BEGIN Data for the task
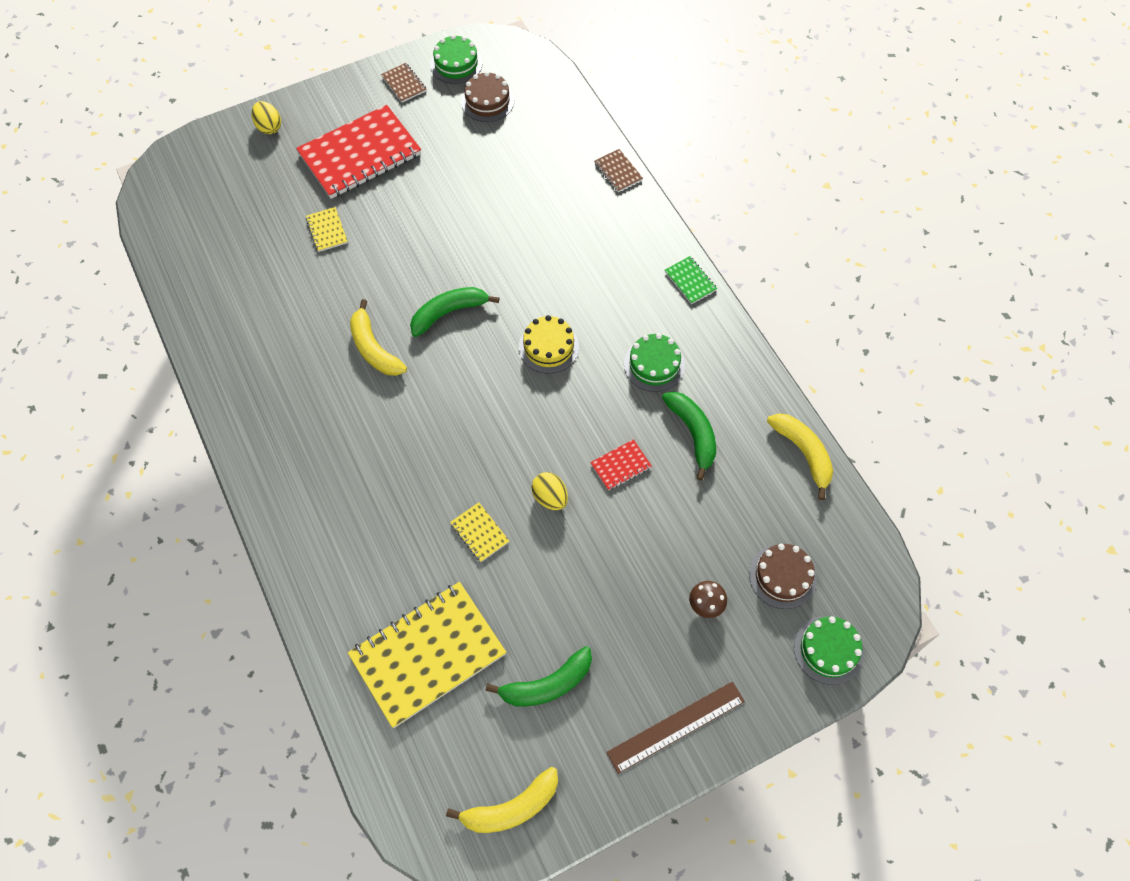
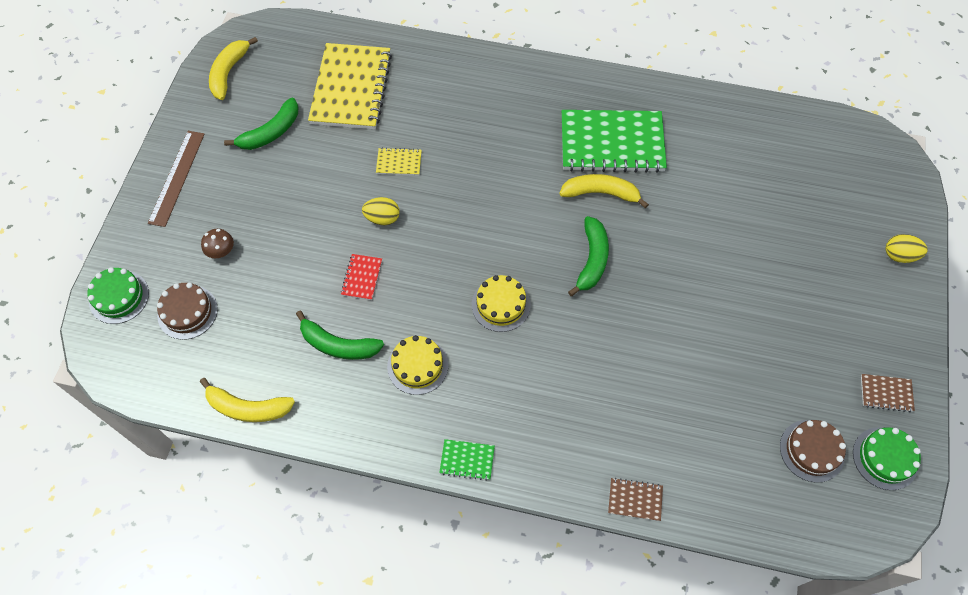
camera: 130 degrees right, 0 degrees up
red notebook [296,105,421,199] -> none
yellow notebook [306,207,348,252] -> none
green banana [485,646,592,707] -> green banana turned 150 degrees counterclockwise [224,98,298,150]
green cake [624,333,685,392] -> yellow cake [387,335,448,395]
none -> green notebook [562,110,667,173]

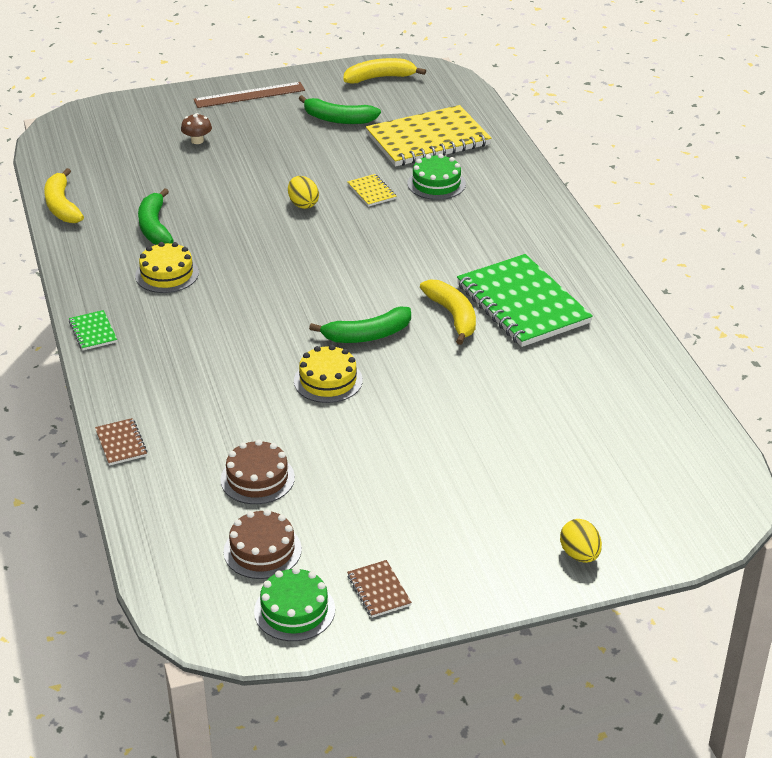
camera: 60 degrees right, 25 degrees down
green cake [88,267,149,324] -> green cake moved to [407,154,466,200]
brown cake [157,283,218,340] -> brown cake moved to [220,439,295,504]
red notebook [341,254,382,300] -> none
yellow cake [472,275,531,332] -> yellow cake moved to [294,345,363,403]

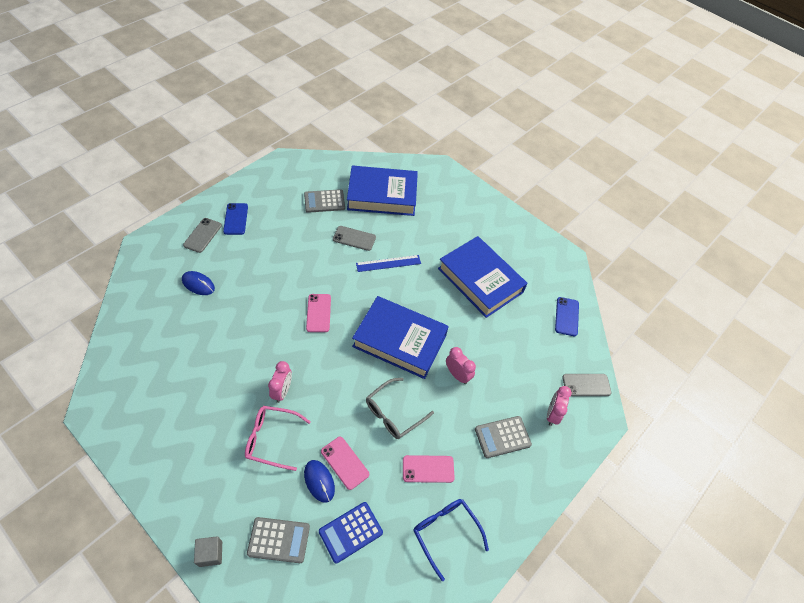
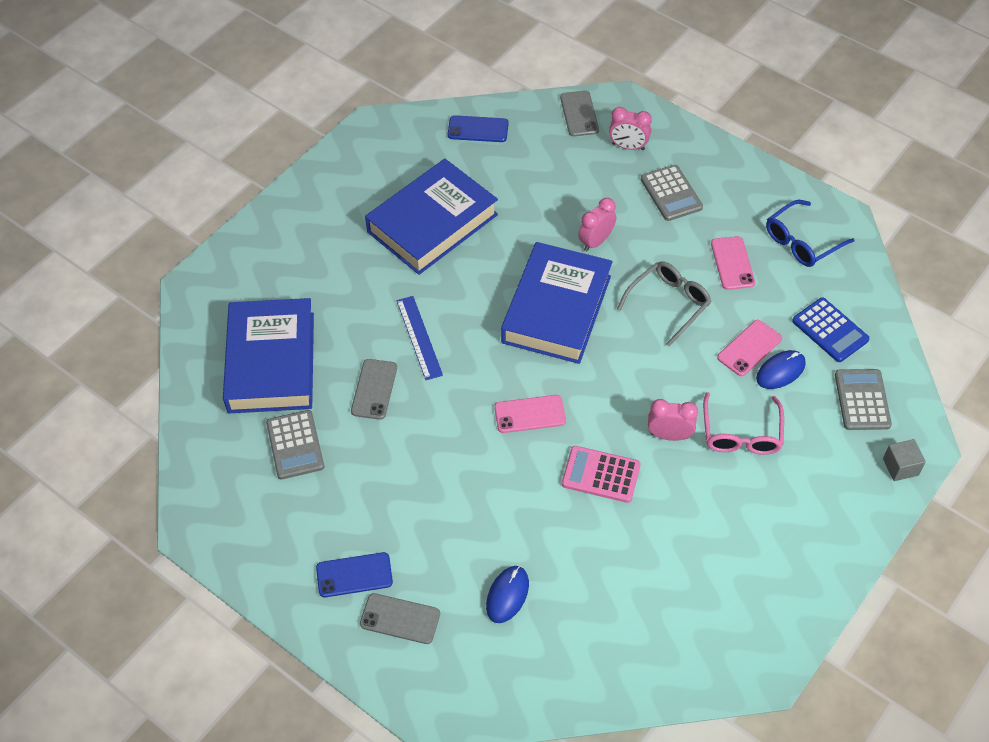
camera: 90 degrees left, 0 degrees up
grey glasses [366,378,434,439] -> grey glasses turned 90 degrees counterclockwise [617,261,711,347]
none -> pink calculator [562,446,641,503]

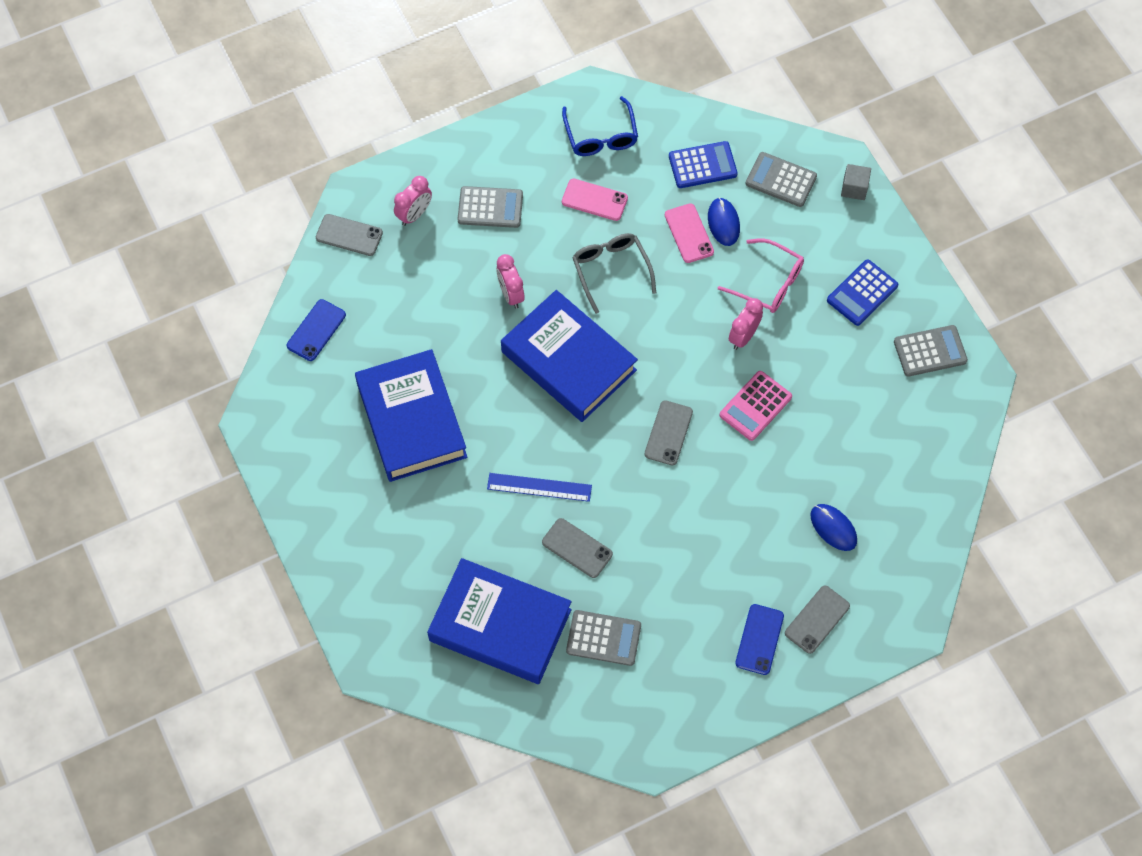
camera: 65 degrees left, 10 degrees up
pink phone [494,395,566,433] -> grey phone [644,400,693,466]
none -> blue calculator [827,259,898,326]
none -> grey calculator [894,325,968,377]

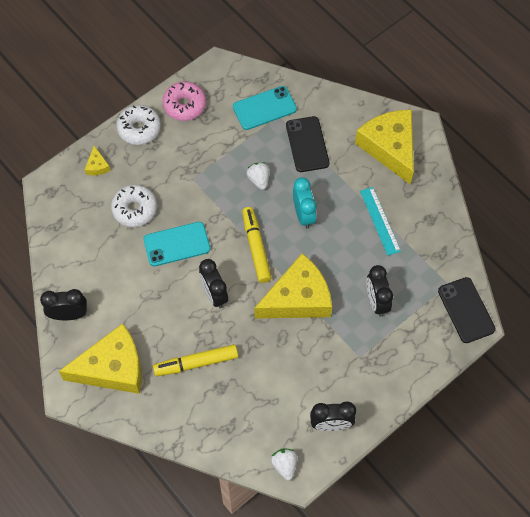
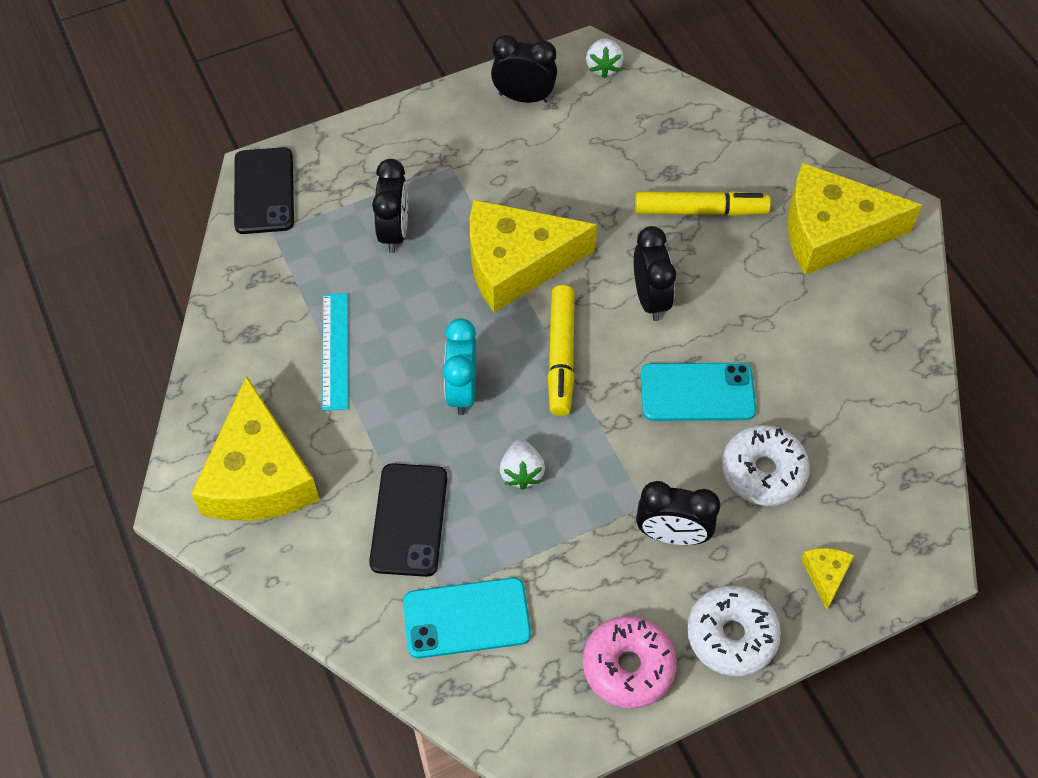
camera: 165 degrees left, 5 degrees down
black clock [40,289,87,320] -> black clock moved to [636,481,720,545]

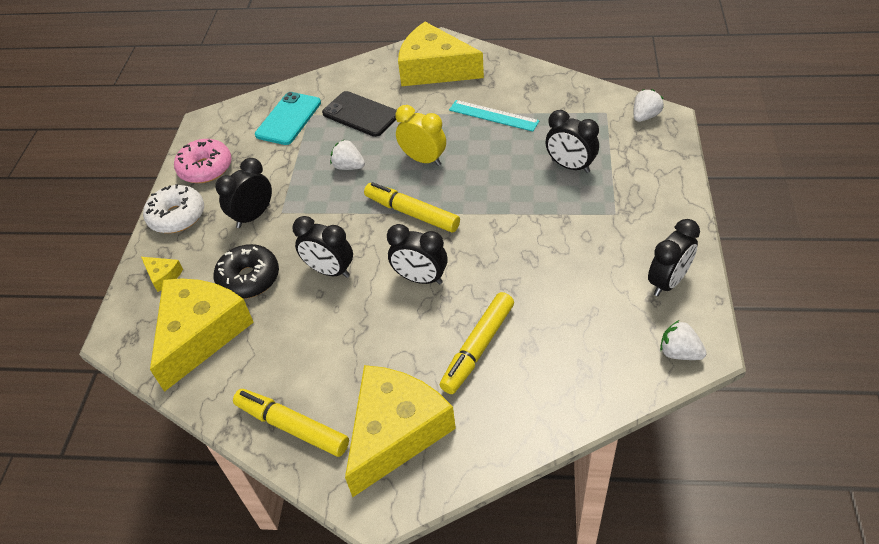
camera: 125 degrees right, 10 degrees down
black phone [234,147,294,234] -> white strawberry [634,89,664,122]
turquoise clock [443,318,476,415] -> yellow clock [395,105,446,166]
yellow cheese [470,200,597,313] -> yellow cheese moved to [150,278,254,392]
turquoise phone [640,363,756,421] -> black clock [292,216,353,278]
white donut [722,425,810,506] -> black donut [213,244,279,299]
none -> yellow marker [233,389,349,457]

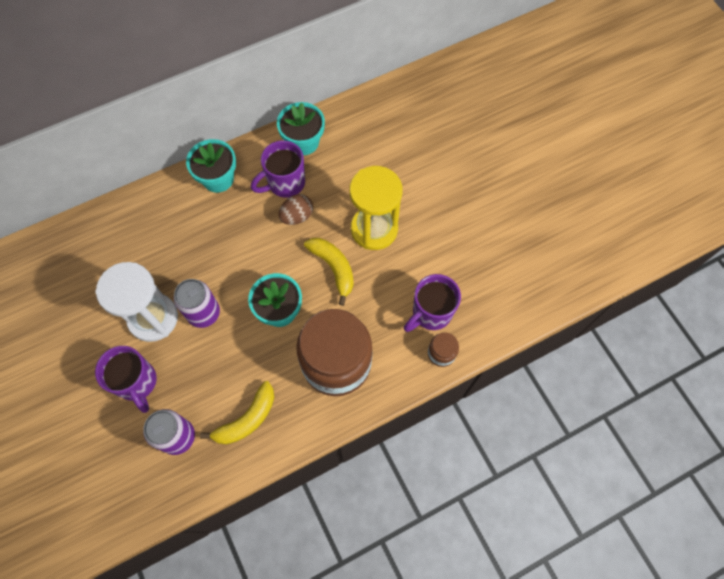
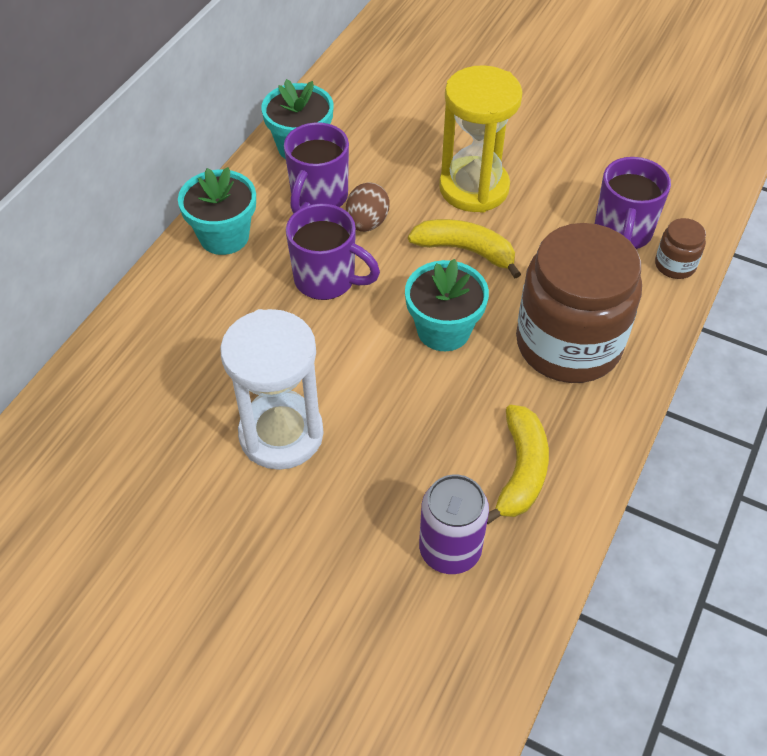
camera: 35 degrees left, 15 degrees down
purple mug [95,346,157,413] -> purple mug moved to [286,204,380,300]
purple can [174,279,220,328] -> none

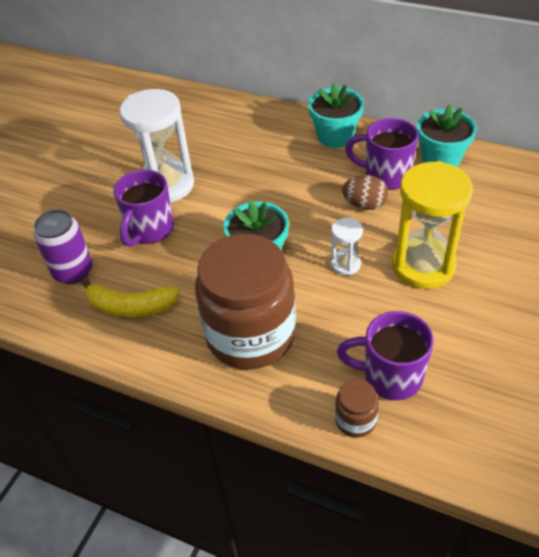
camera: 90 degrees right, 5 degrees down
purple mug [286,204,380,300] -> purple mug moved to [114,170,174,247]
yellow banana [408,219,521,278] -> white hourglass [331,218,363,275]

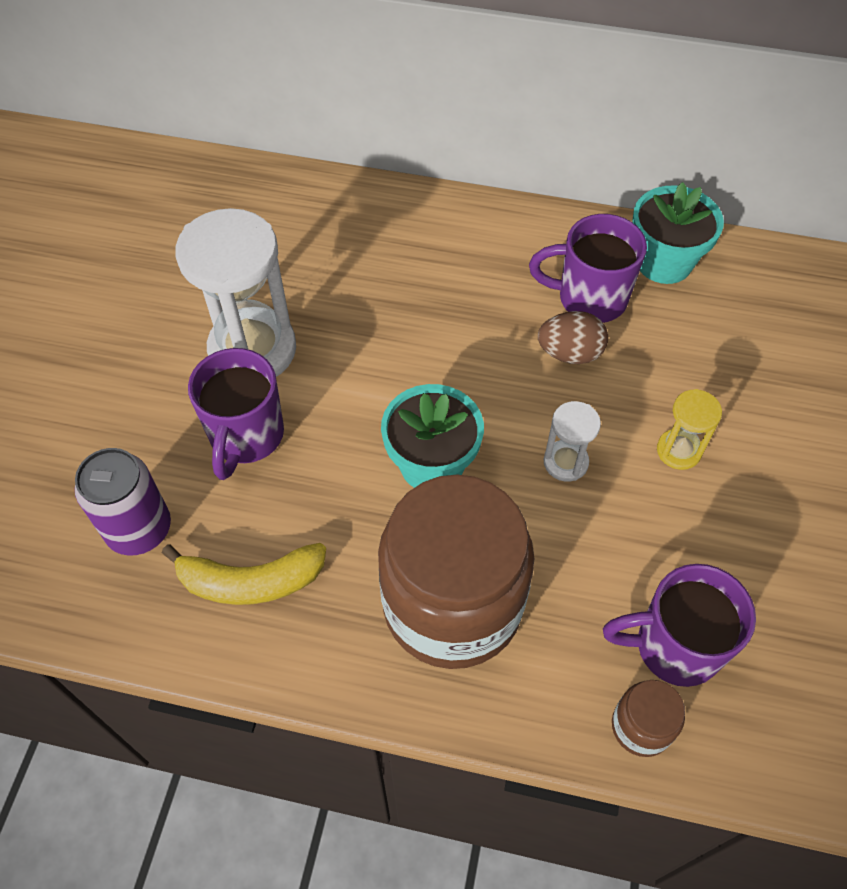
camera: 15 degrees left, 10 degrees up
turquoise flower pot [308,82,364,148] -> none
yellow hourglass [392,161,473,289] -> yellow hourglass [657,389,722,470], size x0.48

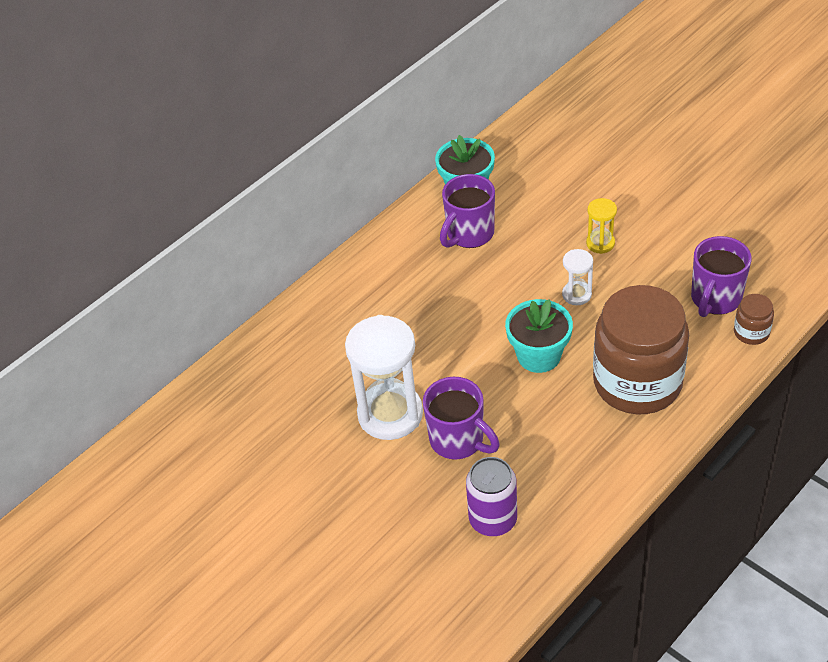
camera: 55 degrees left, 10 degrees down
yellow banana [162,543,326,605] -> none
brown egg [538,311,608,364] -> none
END Data for the task
**What you should do**: What is wanted is a verbatim transcription of every record above, pictures excluded.

**Result of the exercise**:
camera: 130 degrees right, 0 degrees up
red notebook [296,105,421,199] -> none
yellow notebook [306,207,348,252] -> none
green banana [485,646,592,707] -> green banana turned 150 degrees counterclockwise [224,98,298,150]
green cake [624,333,685,392] -> yellow cake [387,335,448,395]
none -> green notebook [562,110,667,173]

camera: 60 degrees right, 25 degrees down
green cake [88,267,149,324] -> green cake moved to [407,154,466,200]
brown cake [157,283,218,340] -> brown cake moved to [220,439,295,504]
red notebook [341,254,382,300] -> none
yellow cake [472,275,531,332] -> yellow cake moved to [294,345,363,403]

camera: 90 degrees left, 0 degrees up
grey glasses [366,378,434,439] -> grey glasses turned 90 degrees counterclockwise [617,261,711,347]
none -> pink calculator [562,446,641,503]

camera: 65 degrees left, 10 degrees up
pink phone [494,395,566,433] -> grey phone [644,400,693,466]
none -> blue calculator [827,259,898,326]
none -> grey calculator [894,325,968,377]

camera: 165 degrees left, 5 degrees down
black clock [40,289,87,320] -> black clock moved to [636,481,720,545]

camera: 125 degrees right, 10 degrees down
black phone [234,147,294,234] -> white strawberry [634,89,664,122]
turquoise clock [443,318,476,415] -> yellow clock [395,105,446,166]
yellow cheese [470,200,597,313] -> yellow cheese moved to [150,278,254,392]
turquoise phone [640,363,756,421] -> black clock [292,216,353,278]
white donut [722,425,810,506] -> black donut [213,244,279,299]
none -> yellow marker [233,389,349,457]

camera: 35 degrees left, 15 degrees down
purple mug [95,346,157,413] -> purple mug moved to [286,204,380,300]
purple can [174,279,220,328] -> none

camera: 90 degrees right, 5 degrees down
purple mug [286,204,380,300] -> purple mug moved to [114,170,174,247]
yellow banana [408,219,521,278] -> white hourglass [331,218,363,275]

camera: 15 degrees left, 10 degrees up
turquoise flower pot [308,82,364,148] -> none
yellow hourglass [392,161,473,289] -> yellow hourglass [657,389,722,470], size x0.48

camera: 55 degrees left, 10 degrees down
yellow banana [162,543,326,605] -> none
brown egg [538,311,608,364] -> none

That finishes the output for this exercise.